== EXERCISE GOAL ==
Only the lines below starting at the one that contains "R202: 33k (+3V3, U201/PB2)" and ending at the one that contains "U25: buffer (in" are to be reproduced, exactly and with both ends kept.

------------------------------------

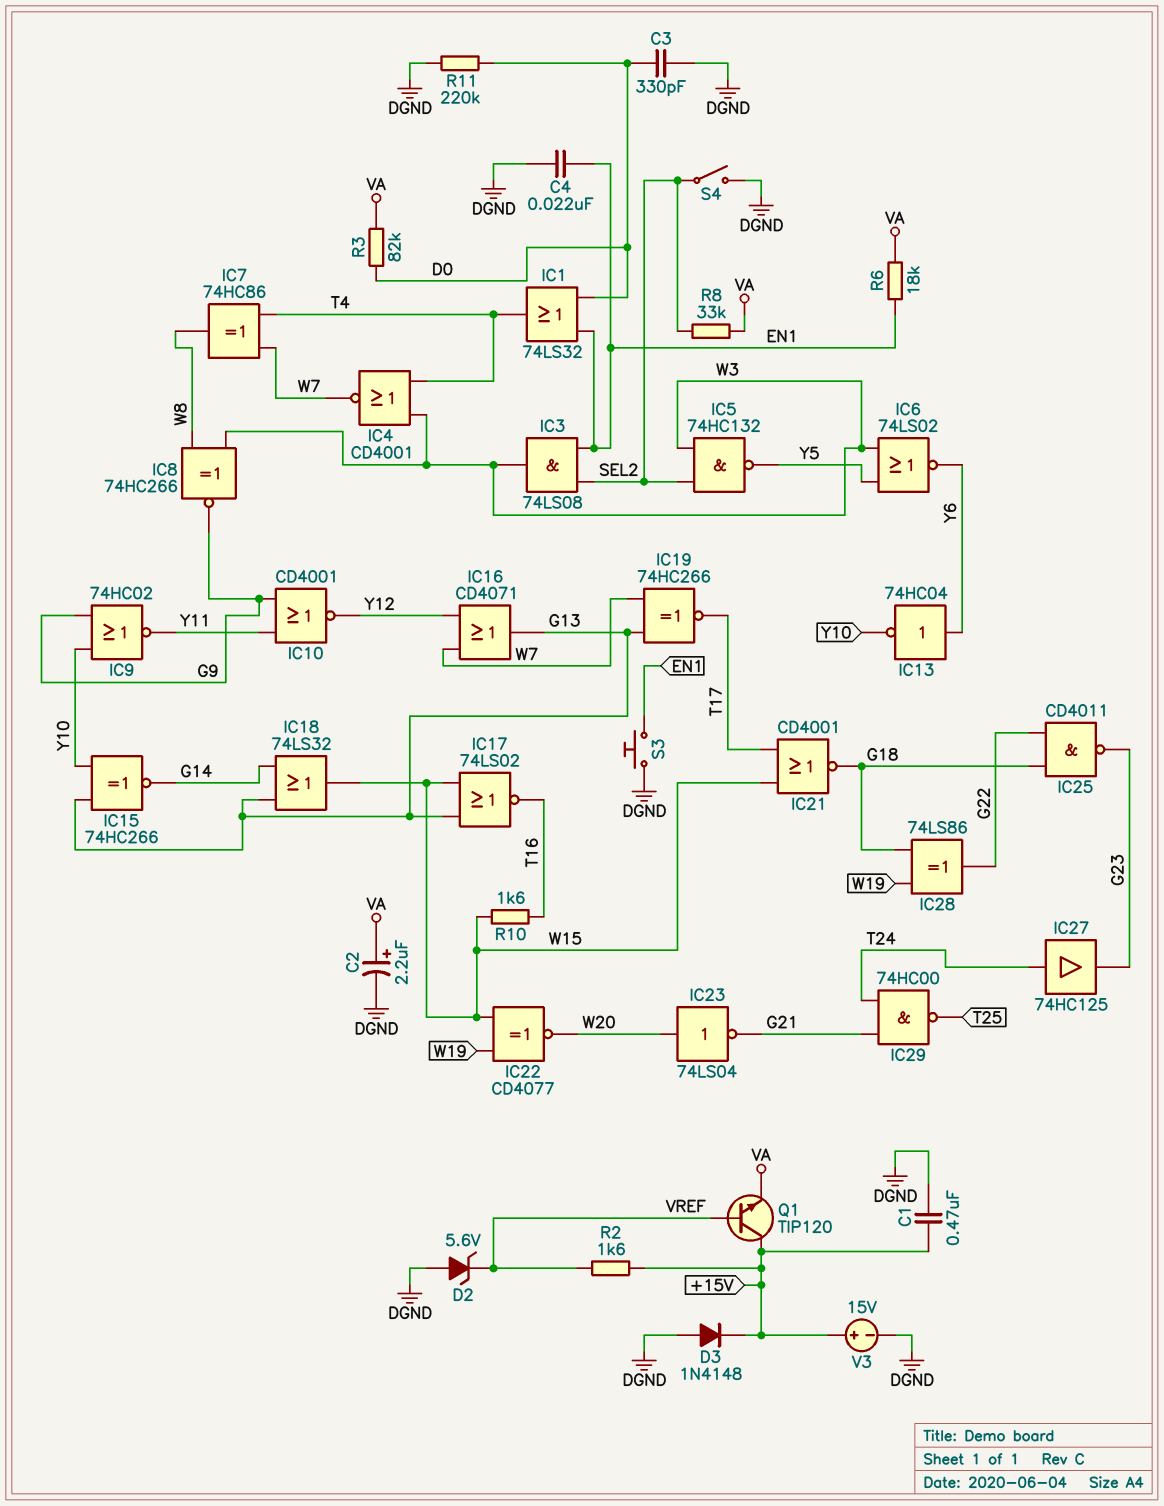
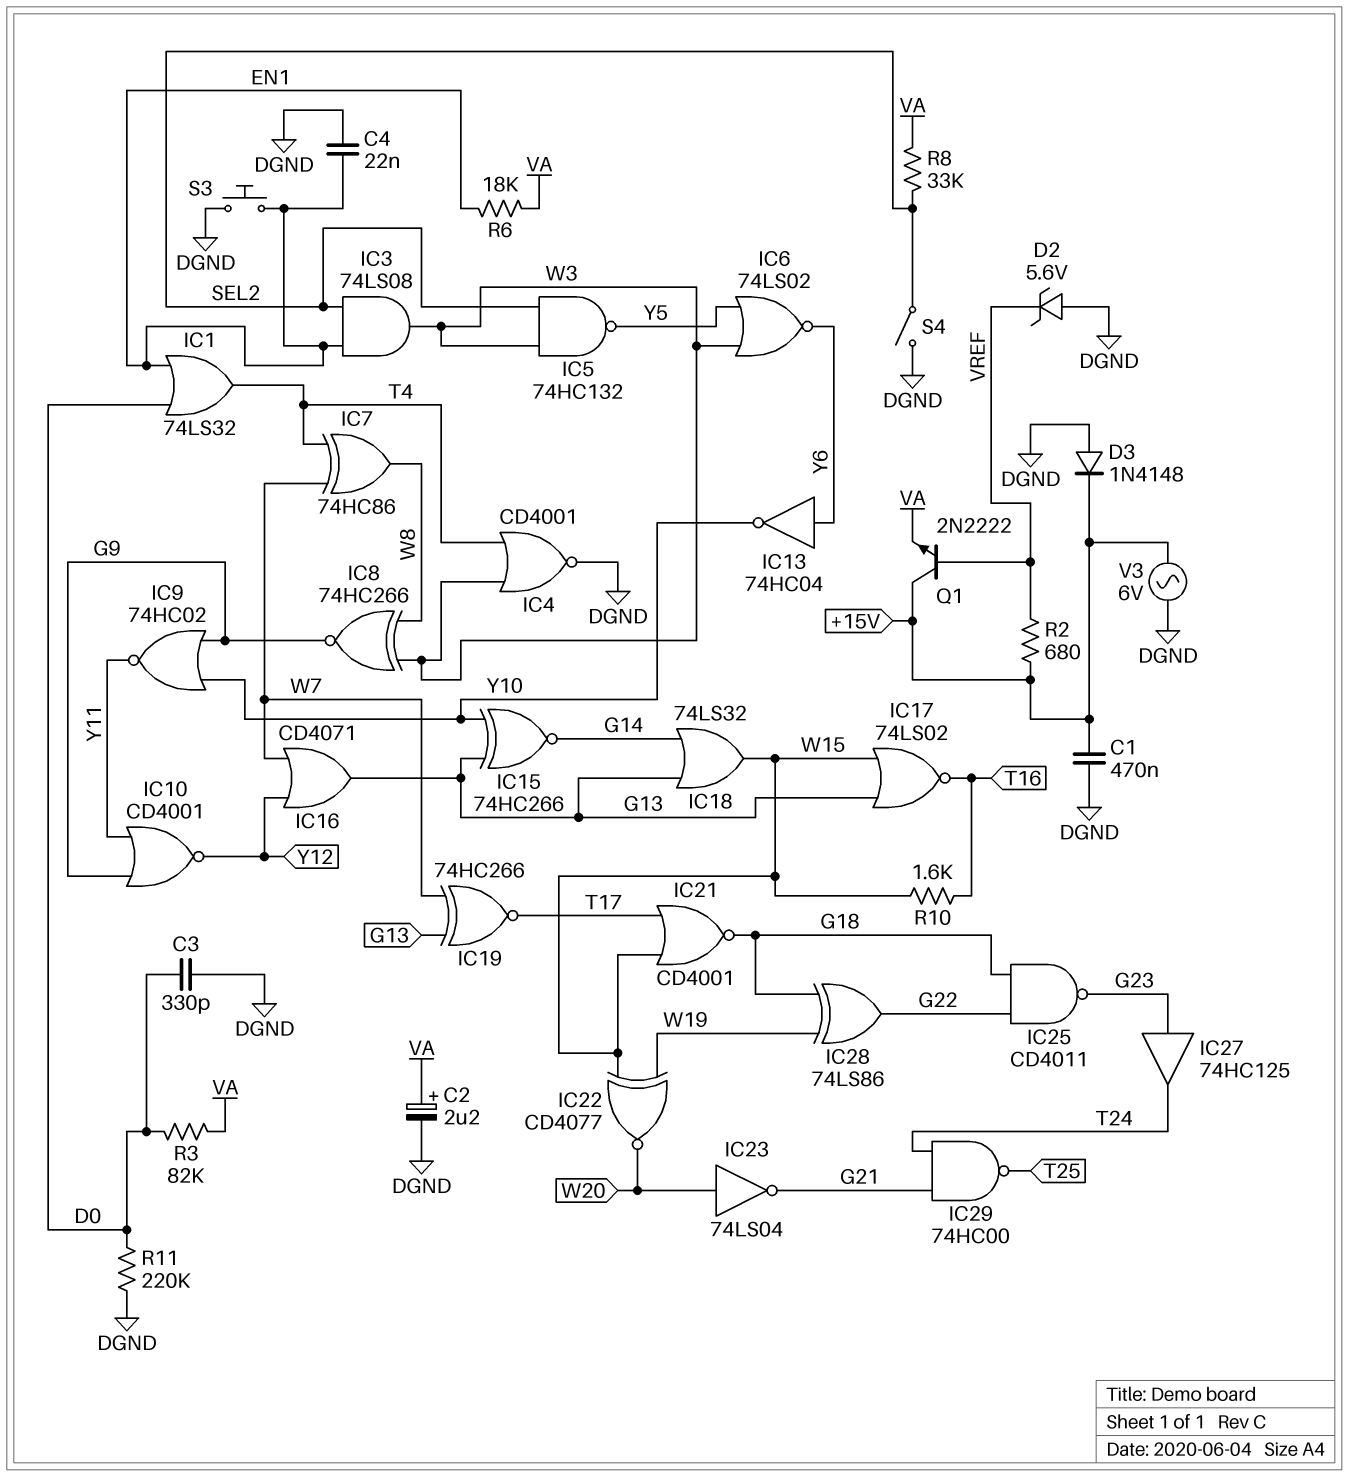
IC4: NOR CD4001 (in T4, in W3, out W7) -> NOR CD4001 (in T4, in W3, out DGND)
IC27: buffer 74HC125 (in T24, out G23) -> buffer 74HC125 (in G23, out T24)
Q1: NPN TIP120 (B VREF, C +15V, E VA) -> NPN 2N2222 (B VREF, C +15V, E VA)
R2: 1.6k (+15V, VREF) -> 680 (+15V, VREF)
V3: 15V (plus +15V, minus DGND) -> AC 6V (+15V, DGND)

------------------------------------

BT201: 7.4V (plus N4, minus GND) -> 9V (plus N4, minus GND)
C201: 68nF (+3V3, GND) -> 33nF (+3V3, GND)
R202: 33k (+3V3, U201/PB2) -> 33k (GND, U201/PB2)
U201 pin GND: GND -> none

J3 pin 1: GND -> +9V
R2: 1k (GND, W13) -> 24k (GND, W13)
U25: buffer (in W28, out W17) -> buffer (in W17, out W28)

------------------------------------

== RESULT ==
R202: 33k (+3V3, U201/PB2) -> 33k (GND, U201/PB2)
U201 pin GND: GND -> none

J3 pin 1: GND -> +9V
R2: 1k (GND, W13) -> 24k (GND, W13)
U25: buffer (in W28, out W17) -> buffer (in W17, out W28)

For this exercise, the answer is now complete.